• _Instructions for the task_
Copy out the lines below that hold the word "left".

• _Dataset section_
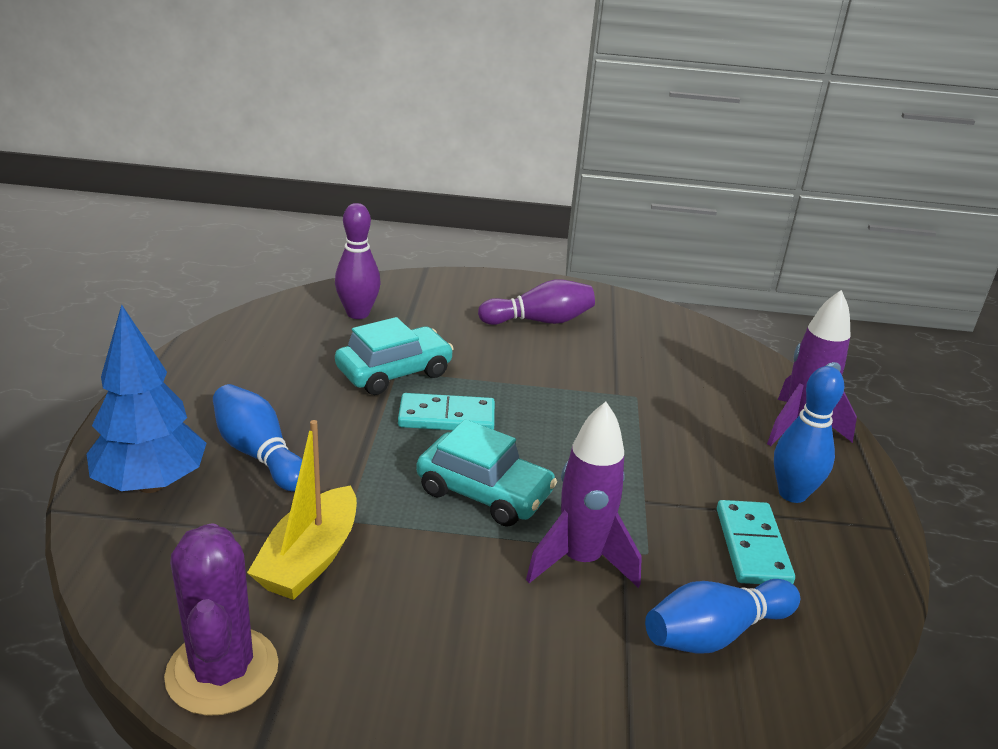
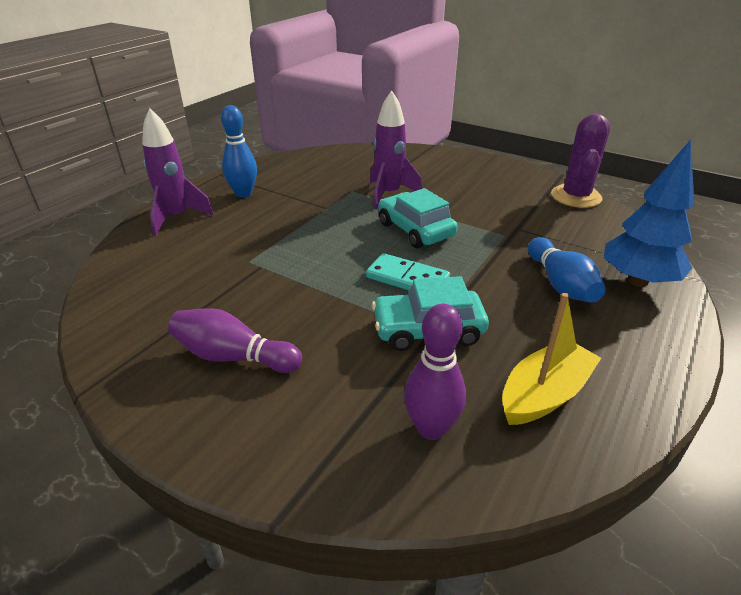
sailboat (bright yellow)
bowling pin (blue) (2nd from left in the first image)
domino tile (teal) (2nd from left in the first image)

• _Response below_
bowling pin (blue) (2nd from left in the first image)
domino tile (teal) (2nd from left in the first image)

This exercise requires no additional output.